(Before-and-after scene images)
__________________________________________________

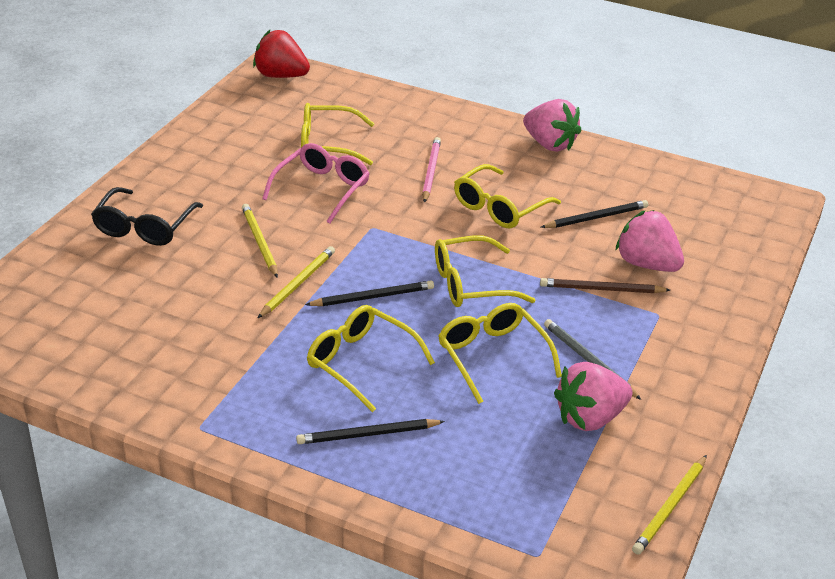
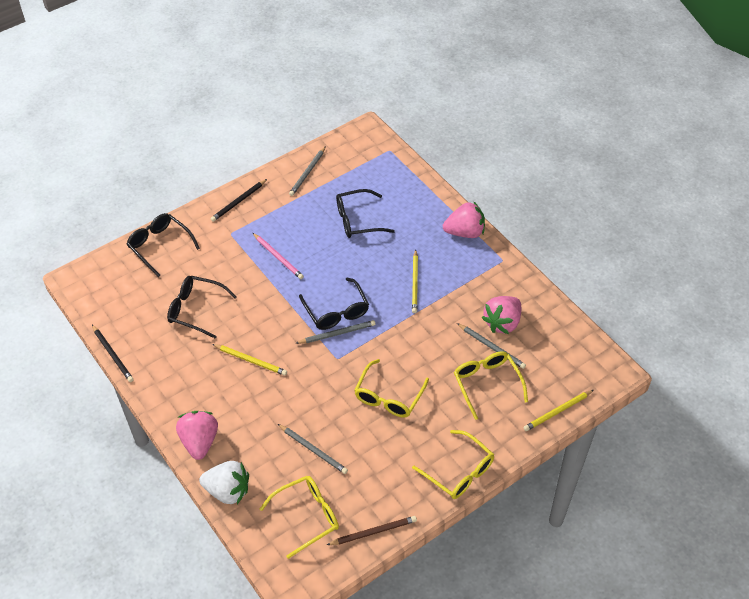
black glasses: 1 -> 4
black pencil: 3 -> 2
grey pencil: 1 -> 4
pink glasses: 1 -> 0
red strawberry: 1 -> 0
white strawberry: 0 -> 1
yellow glasses: 5 -> 4

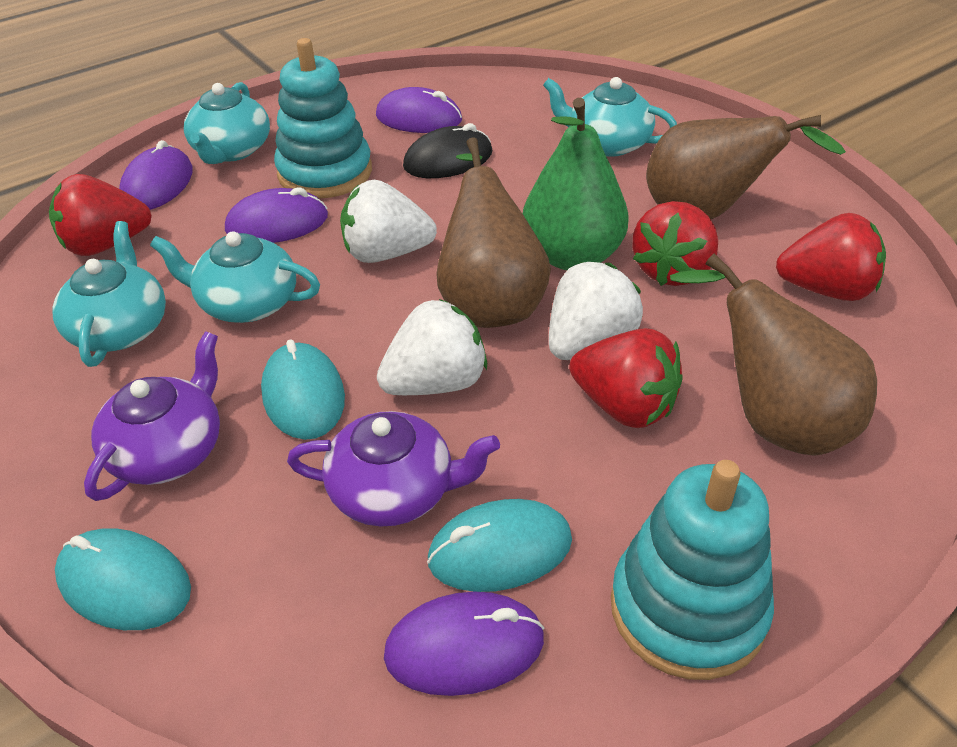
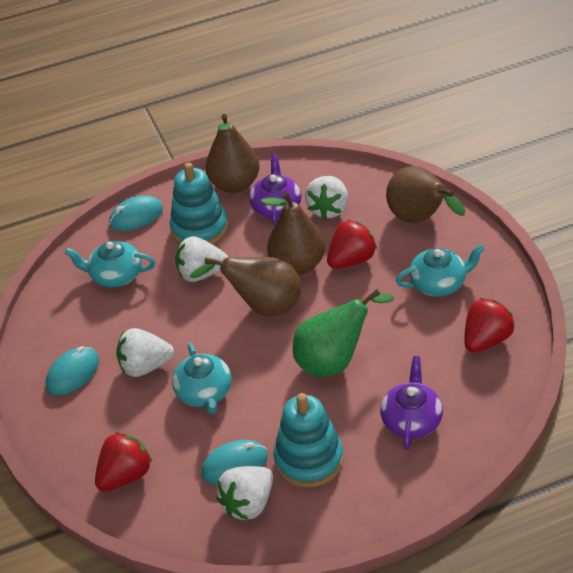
black mouse: 1 -> 0
brown pear: 3 -> 4
purple mouse: 4 -> 0
red strawberry: 4 -> 3
turquoise teapot: 4 -> 3
white strawberry: 3 -> 4

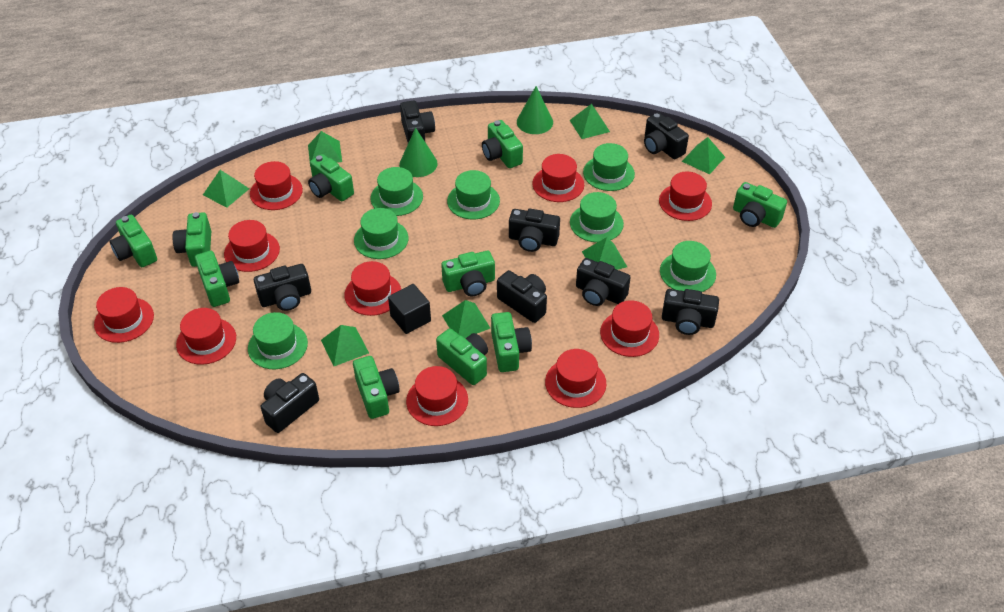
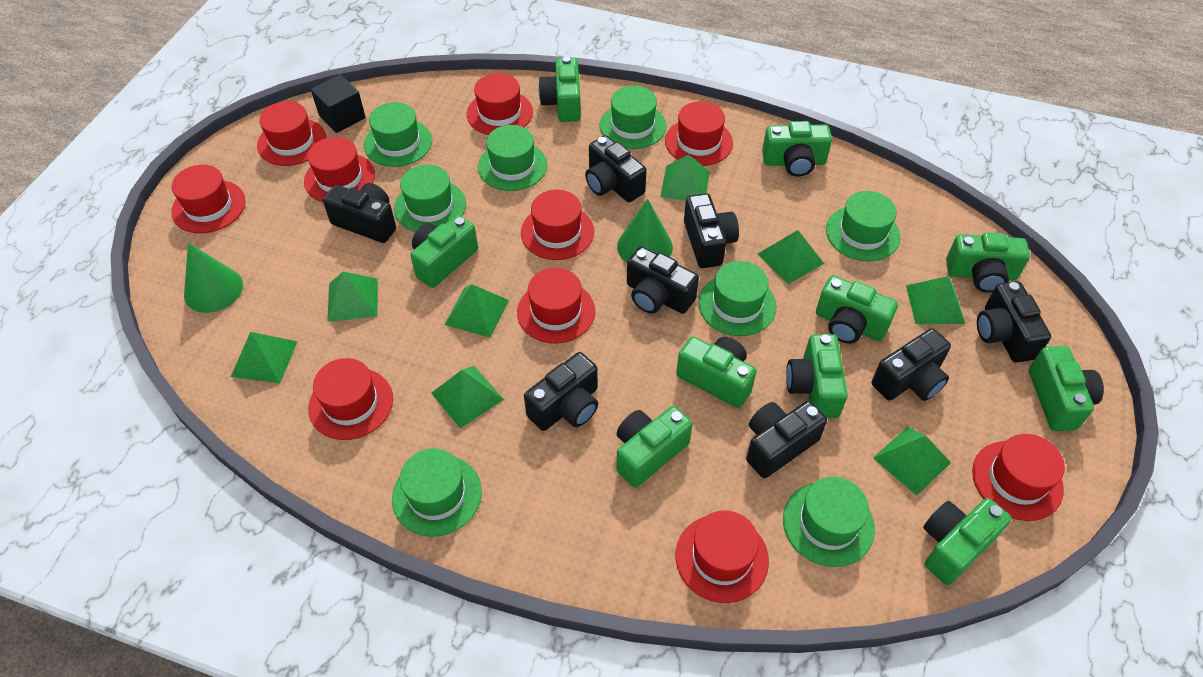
green hat: 7 -> 8
green pyramid: 7 -> 8

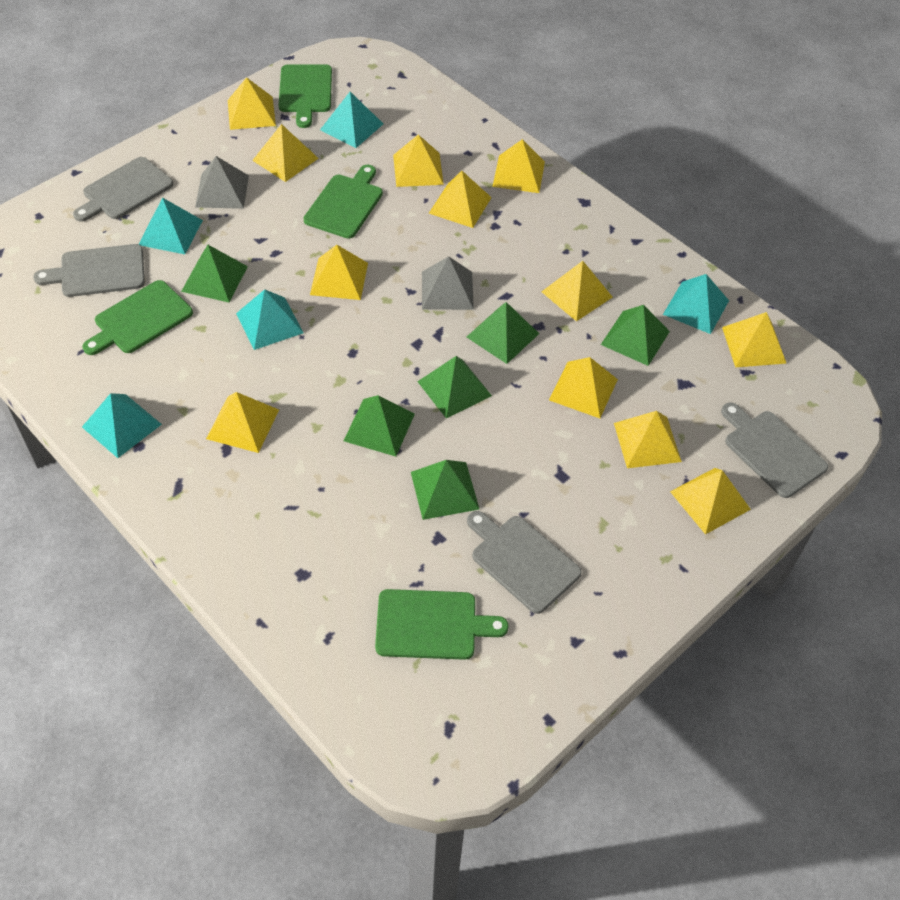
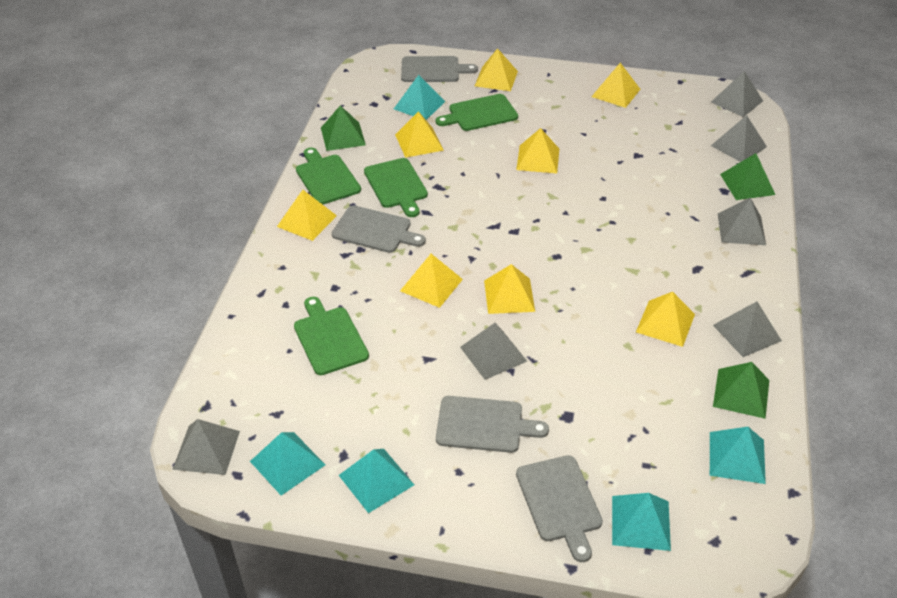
green pyramid: 6 -> 3
grey pyramid: 2 -> 6
yellow pyramid: 12 -> 8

__________________________________________________

**Required action**
Give back the records word for word, without their pictures.

**Solved exercise**
black glasses: 1 -> 4
black pencil: 3 -> 2
grey pencil: 1 -> 4
pink glasses: 1 -> 0
red strawberry: 1 -> 0
white strawberry: 0 -> 1
yellow glasses: 5 -> 4

black mouse: 1 -> 0
brown pear: 3 -> 4
purple mouse: 4 -> 0
red strawberry: 4 -> 3
turquoise teapot: 4 -> 3
white strawberry: 3 -> 4

green hat: 7 -> 8
green pyramid: 7 -> 8

green pyramid: 6 -> 3
grey pyramid: 2 -> 6
yellow pyramid: 12 -> 8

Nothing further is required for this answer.